■ **TASK DESCRIPTION**
Please reproduce all entries word for word and omit their pictures.

+++ TASK MATERIAL

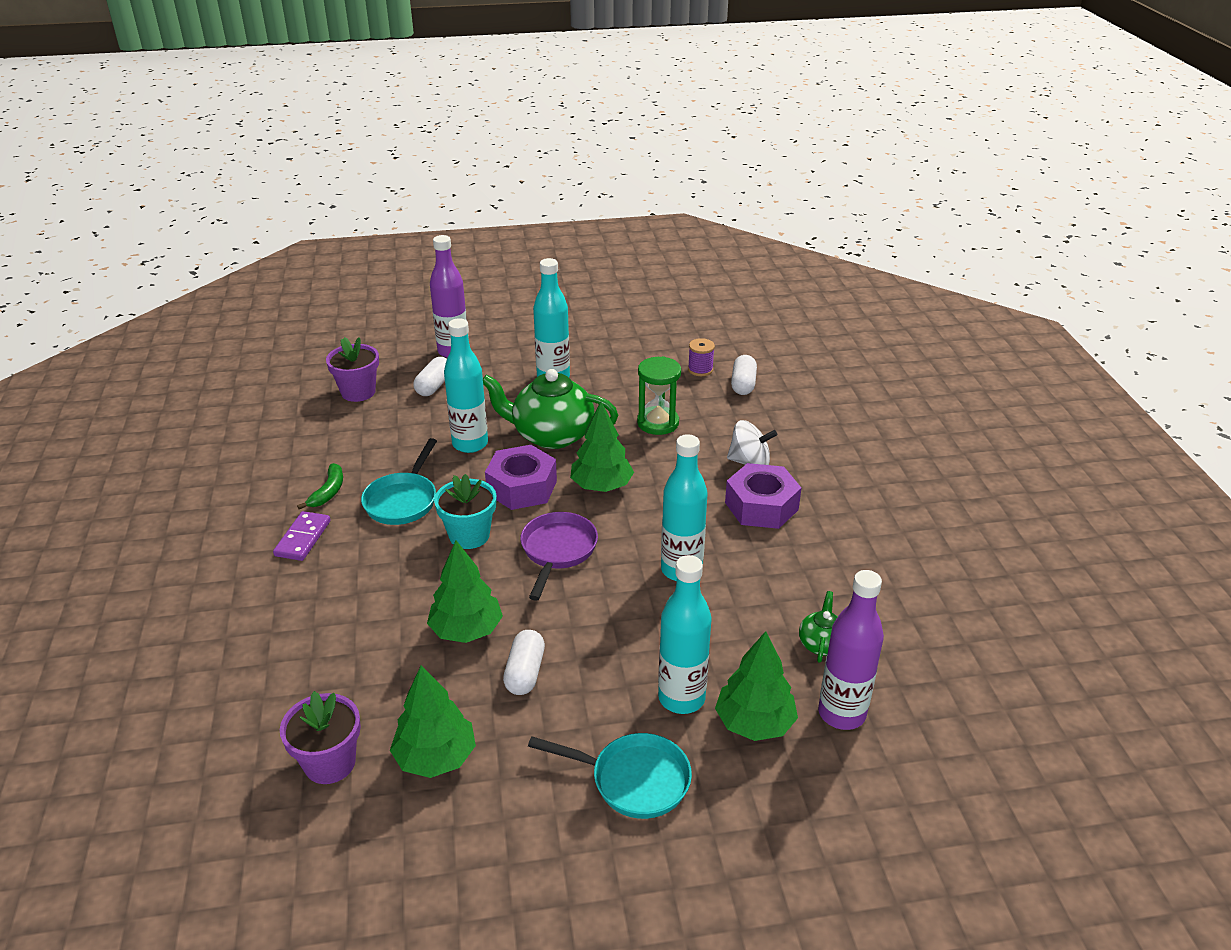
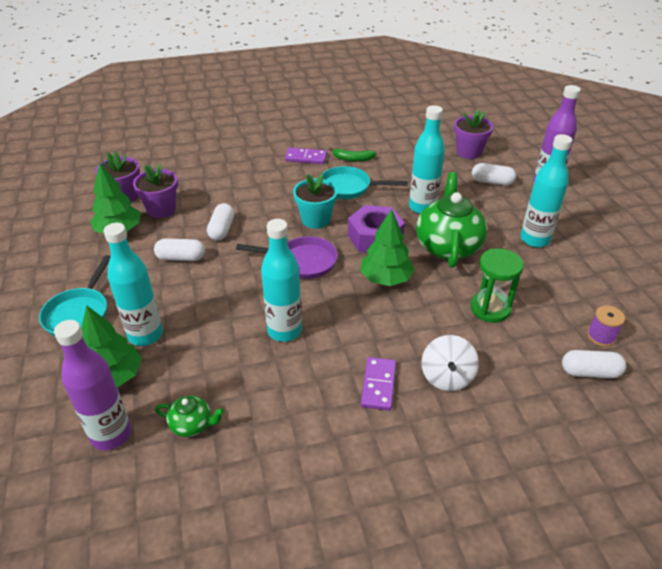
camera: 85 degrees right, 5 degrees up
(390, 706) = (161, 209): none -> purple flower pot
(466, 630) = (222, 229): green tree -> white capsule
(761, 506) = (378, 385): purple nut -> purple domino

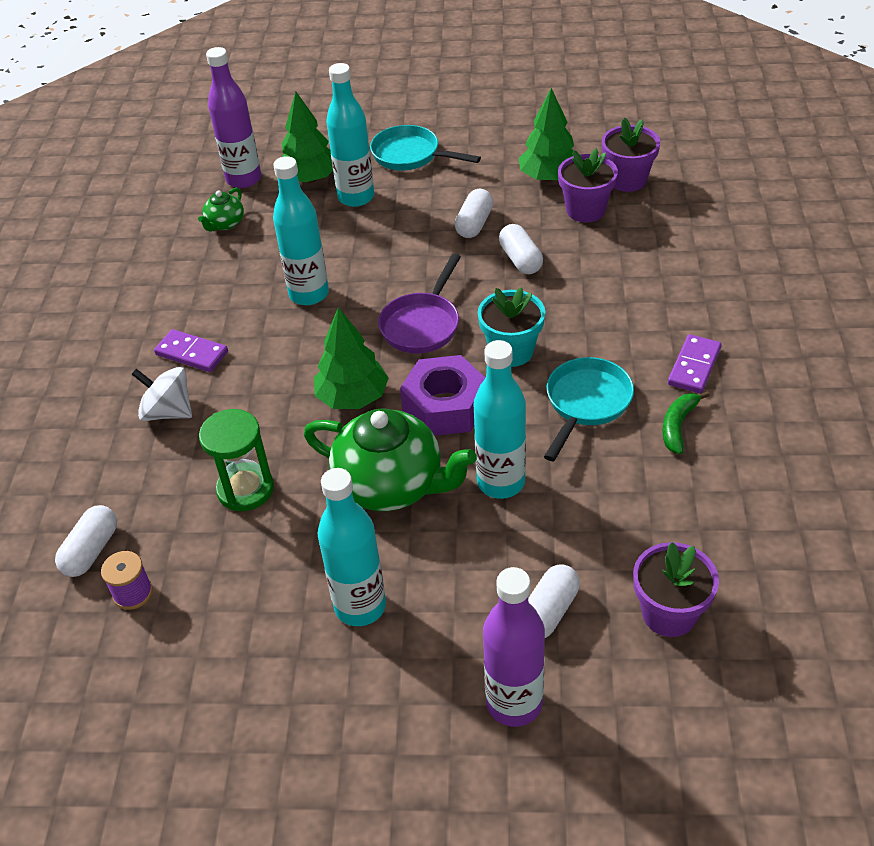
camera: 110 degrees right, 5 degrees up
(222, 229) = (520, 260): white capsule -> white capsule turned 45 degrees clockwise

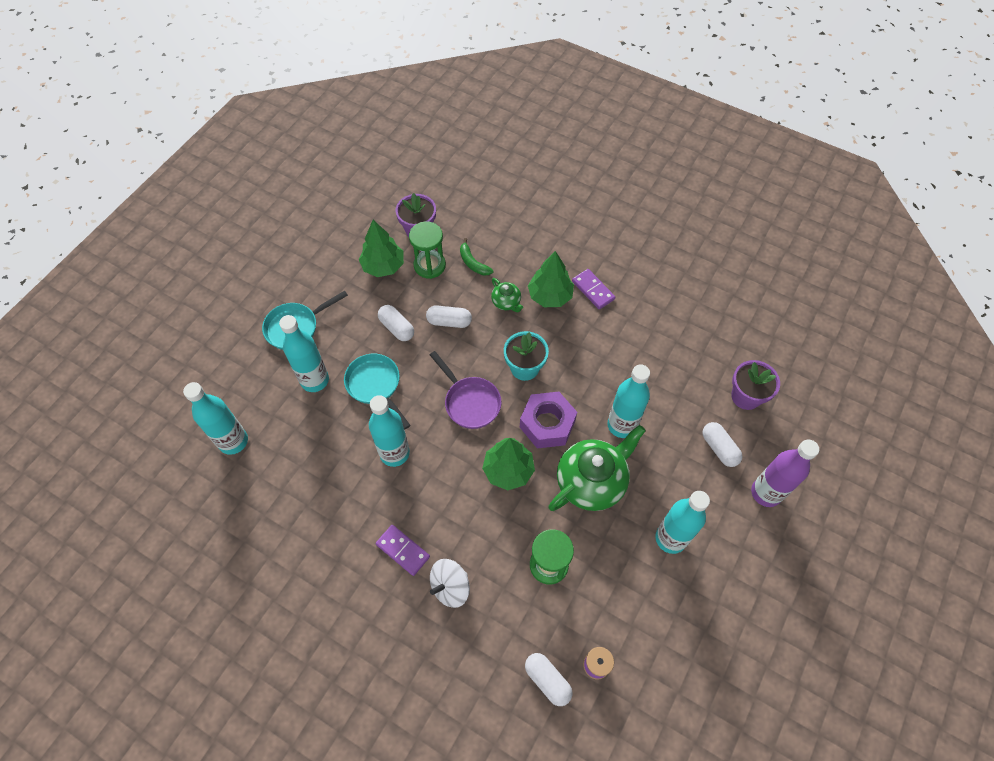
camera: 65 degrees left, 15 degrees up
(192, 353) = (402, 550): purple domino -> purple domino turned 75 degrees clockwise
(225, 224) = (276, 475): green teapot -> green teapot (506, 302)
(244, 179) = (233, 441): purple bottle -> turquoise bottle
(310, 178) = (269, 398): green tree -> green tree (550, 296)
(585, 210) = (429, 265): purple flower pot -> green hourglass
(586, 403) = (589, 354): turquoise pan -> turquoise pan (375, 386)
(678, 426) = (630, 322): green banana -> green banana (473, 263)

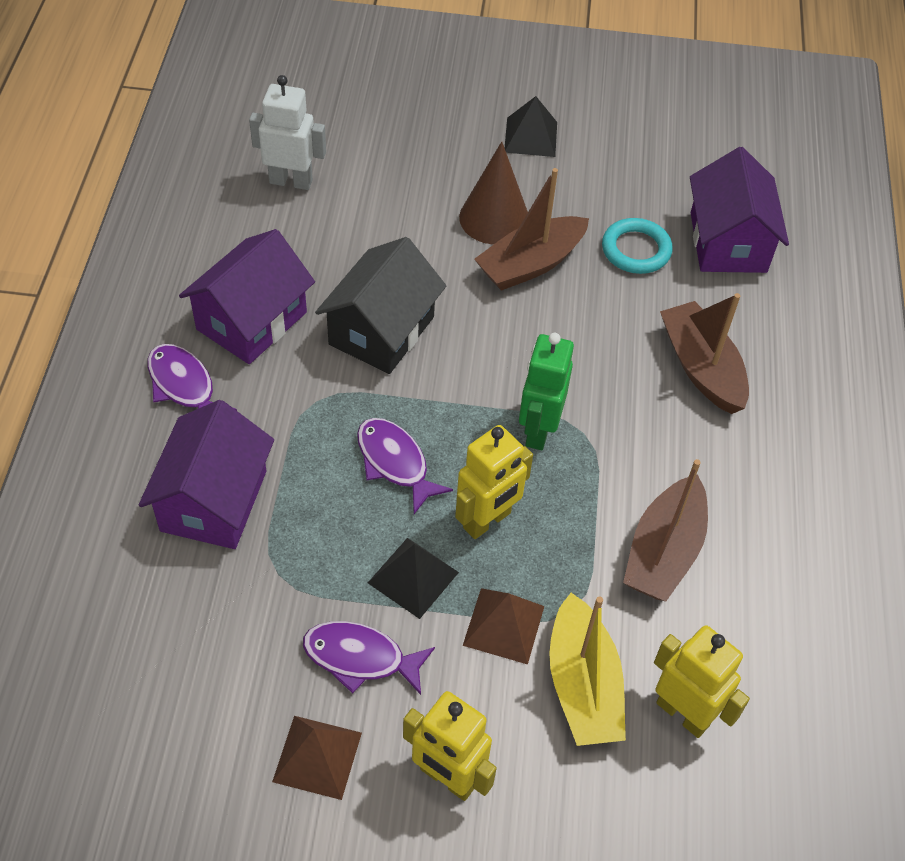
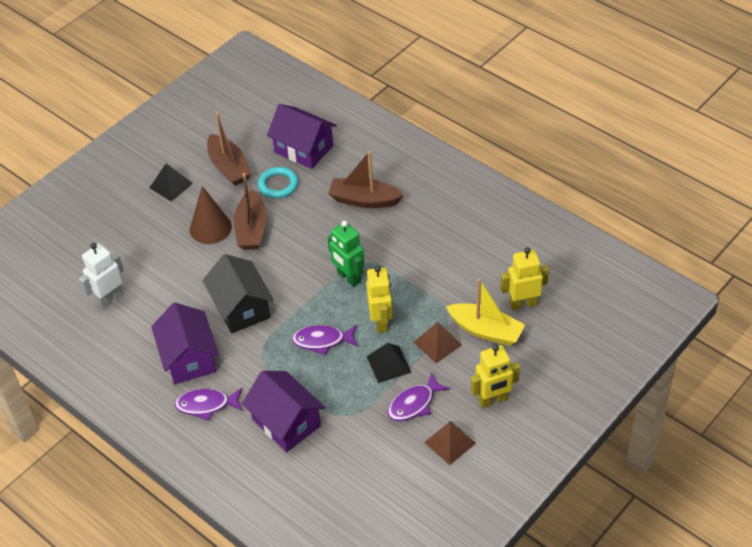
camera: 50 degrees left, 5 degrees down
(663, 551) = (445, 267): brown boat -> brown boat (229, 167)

++++++

■ **ANSWER TO THIS PROBLEM**
camera: 85 degrees right, 5 degrees up
(390, 706) = (161, 209): none -> purple flower pot
(466, 630) = (222, 229): green tree -> white capsule
(761, 506) = (378, 385): purple nut -> purple domino

camera: 110 degrees right, 5 degrees up
(222, 229) = (520, 260): white capsule -> white capsule turned 45 degrees clockwise

camera: 65 degrees left, 15 degrees up
(192, 353) = (402, 550): purple domino -> purple domino turned 75 degrees clockwise
(225, 224) = (276, 475): green teapot -> green teapot (506, 302)
(244, 179) = (233, 441): purple bottle -> turquoise bottle
(310, 178) = (269, 398): green tree -> green tree (550, 296)
(585, 210) = (429, 265): purple flower pot -> green hourglass
(586, 403) = (589, 354): turquoise pan -> turquoise pan (375, 386)
(678, 426) = (630, 322): green banana -> green banana (473, 263)

camera: 50 degrees left, 5 degrees down
(663, 551) = (445, 267): brown boat -> brown boat (229, 167)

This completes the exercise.